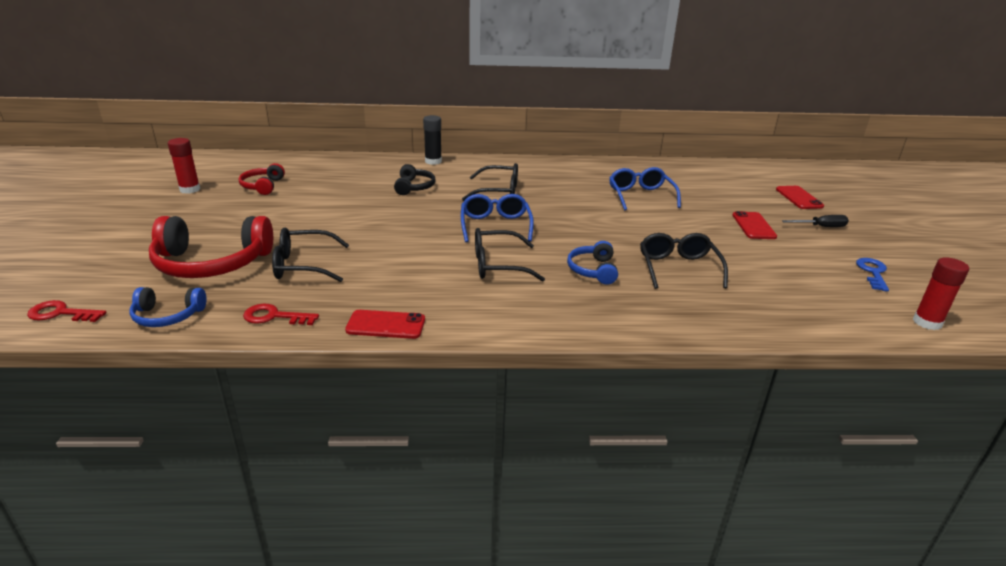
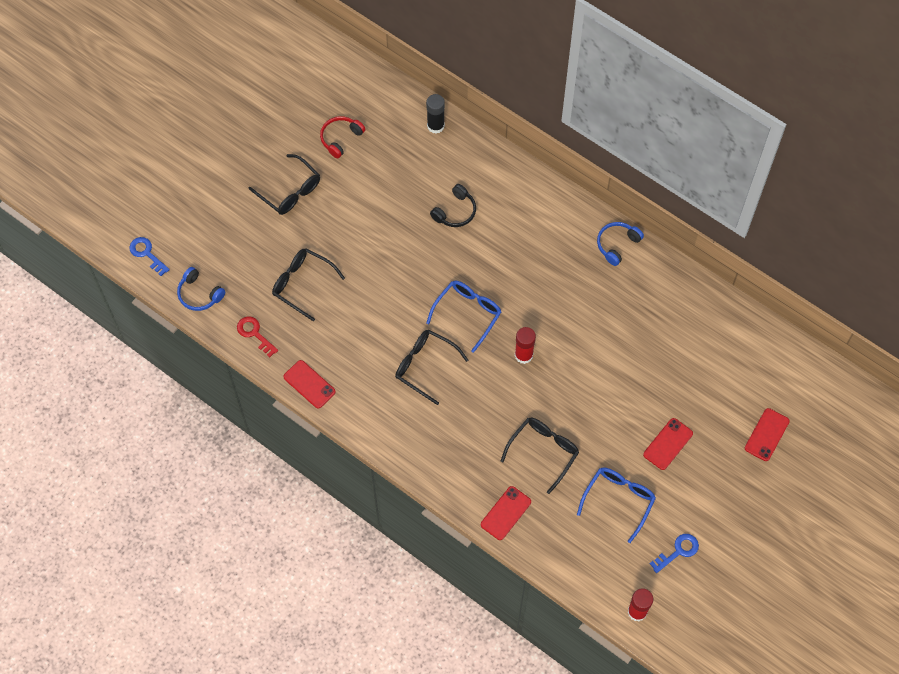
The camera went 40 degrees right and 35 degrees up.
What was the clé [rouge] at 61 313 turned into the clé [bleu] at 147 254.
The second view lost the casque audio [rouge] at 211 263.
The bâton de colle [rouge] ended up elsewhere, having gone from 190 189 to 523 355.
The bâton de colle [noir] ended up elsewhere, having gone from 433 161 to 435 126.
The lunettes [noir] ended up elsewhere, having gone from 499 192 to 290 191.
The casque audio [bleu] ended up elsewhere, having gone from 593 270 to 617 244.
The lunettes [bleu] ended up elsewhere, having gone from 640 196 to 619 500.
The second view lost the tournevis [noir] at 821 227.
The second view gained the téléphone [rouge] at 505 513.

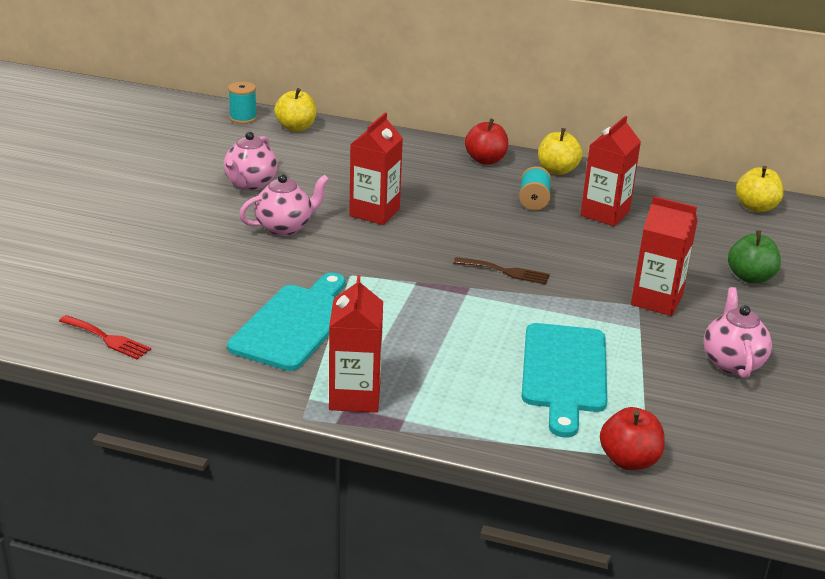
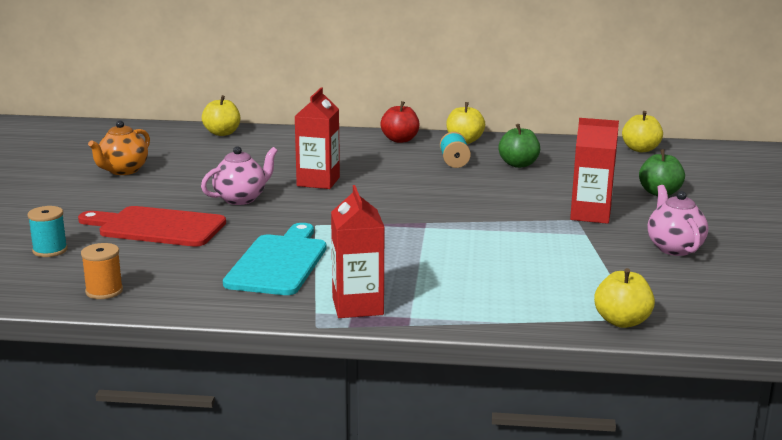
The camera went 10 degrees left and 10 degrees down.
Where the fourchette [rouge] stood at 107 339, the bobine [orange] came to stand at 104 291.
The second view lost the théière [rose] at 250 184.
The bobine [turquoise] ended up elsewhere, having gone from 243 118 to 50 250.
The second view lost the fourchette [marron] at 505 271.
The second view lost the planche à découper [turquoise] at 564 373.
Where the brique de lait [rouge] stood at 605 213, the pomme [vert] came to stand at 518 164.
What was the pomme [rouge] at 629 460 turned into the pomme [jaune] at 622 321.
The second view gained the planche à découper [rouge] at 157 227.
The second view gained the théière [orange] at 123 171.

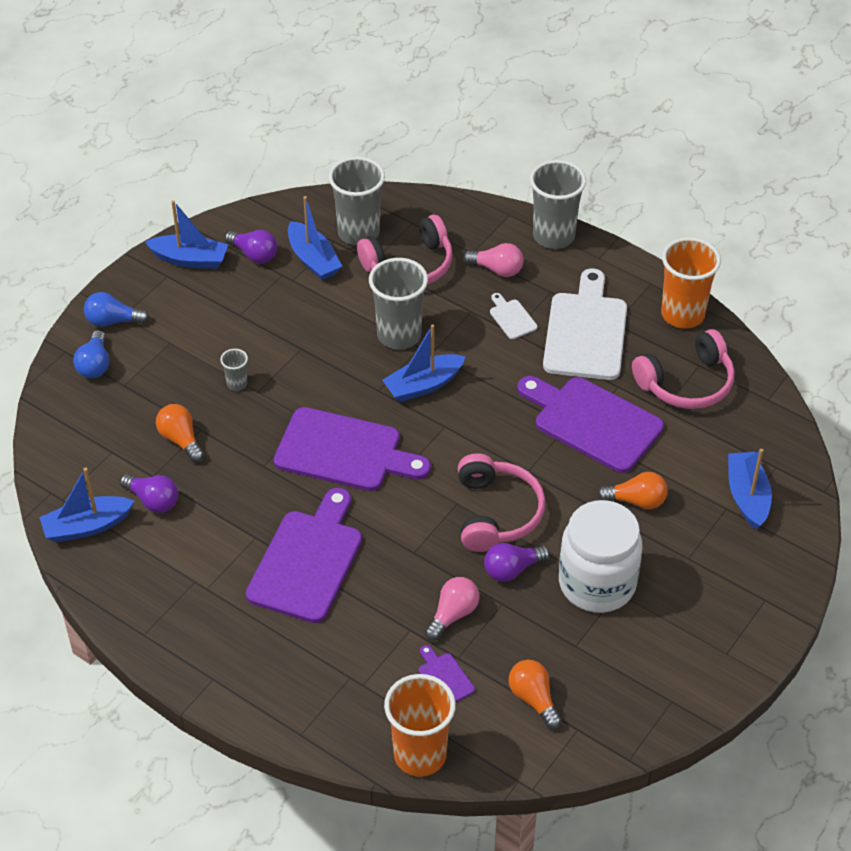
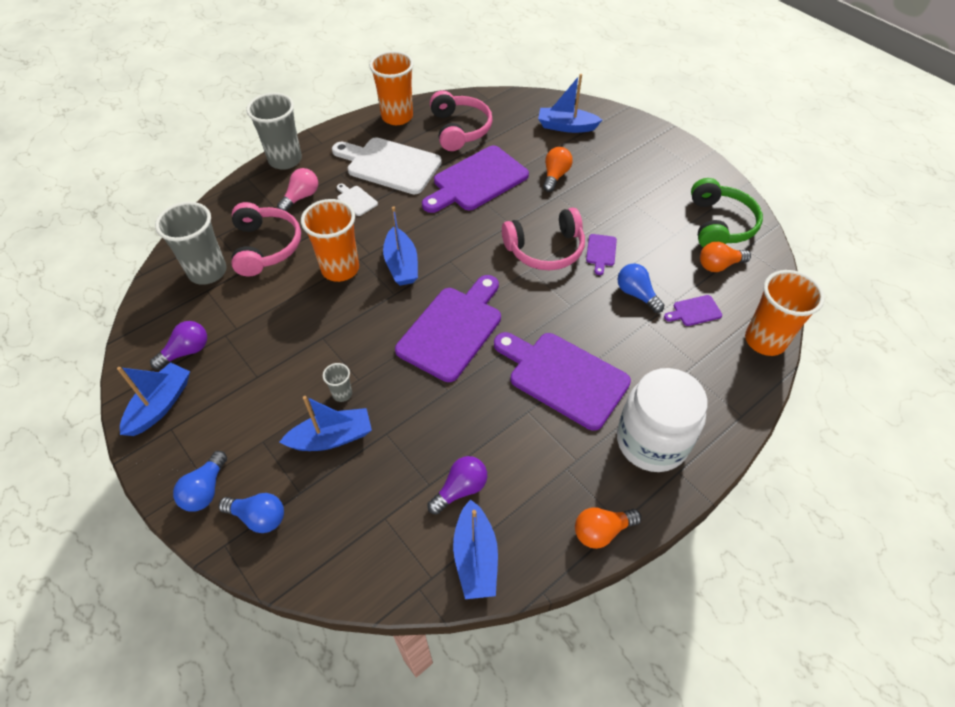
The camera went 75 degrees left and 5 degrees up.
The ampoule [orange] ended up elsewhere, having gone from 181 440 to 601 531.
The bateau [bleu] ended up elsewhere, having gone from 313 259 to 332 437.
What was the gobelet [gris] at 399 335 turned into the gobelet [orange] at 340 269.
What was the ampoule [rose] at 453 614 turned into the ampoule [bleu] at 636 294.
The casque audio [rose] at 496 513 ended up facing another way, 150 degrees clockwise from before.
Where the ampoule [violet] stood at 512 569, the planche à découper [violet] came to stand at 601 252.
The planche à découper [blanc] at 511 318 ended up facing another way, 60 degrees clockwise from before.
The bocal [blanc] ended up elsewhere, having gone from 597 583 to 651 441.
The second view gained the casque audio [vert] at 719 224.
○ ○ ○ ○ ○ ○ ○
◆ ACTION ITEM:
When you repeat the records, reproduce each line exactly and drop the images.

◆ YOUR SOLUTION:
The camera went 40 degrees right and 35 degrees up.
What was the clé [rouge] at 61 313 turned into the clé [bleu] at 147 254.
The second view lost the casque audio [rouge] at 211 263.
The bâton de colle [rouge] ended up elsewhere, having gone from 190 189 to 523 355.
The bâton de colle [noir] ended up elsewhere, having gone from 433 161 to 435 126.
The lunettes [noir] ended up elsewhere, having gone from 499 192 to 290 191.
The casque audio [bleu] ended up elsewhere, having gone from 593 270 to 617 244.
The lunettes [bleu] ended up elsewhere, having gone from 640 196 to 619 500.
The second view lost the tournevis [noir] at 821 227.
The second view gained the téléphone [rouge] at 505 513.

The camera went 10 degrees left and 10 degrees down.
Where the fourchette [rouge] stood at 107 339, the bobine [orange] came to stand at 104 291.
The second view lost the théière [rose] at 250 184.
The bobine [turquoise] ended up elsewhere, having gone from 243 118 to 50 250.
The second view lost the fourchette [marron] at 505 271.
The second view lost the planche à découper [turquoise] at 564 373.
Where the brique de lait [rouge] stood at 605 213, the pomme [vert] came to stand at 518 164.
What was the pomme [rouge] at 629 460 turned into the pomme [jaune] at 622 321.
The second view gained the planche à découper [rouge] at 157 227.
The second view gained the théière [orange] at 123 171.

The camera went 75 degrees left and 5 degrees up.
The ampoule [orange] ended up elsewhere, having gone from 181 440 to 601 531.
The bateau [bleu] ended up elsewhere, having gone from 313 259 to 332 437.
What was the gobelet [gris] at 399 335 turned into the gobelet [orange] at 340 269.
What was the ampoule [rose] at 453 614 turned into the ampoule [bleu] at 636 294.
The casque audio [rose] at 496 513 ended up facing another way, 150 degrees clockwise from before.
Where the ampoule [violet] stood at 512 569, the planche à découper [violet] came to stand at 601 252.
The planche à découper [blanc] at 511 318 ended up facing another way, 60 degrees clockwise from before.
The bocal [blanc] ended up elsewhere, having gone from 597 583 to 651 441.
The second view gained the casque audio [vert] at 719 224.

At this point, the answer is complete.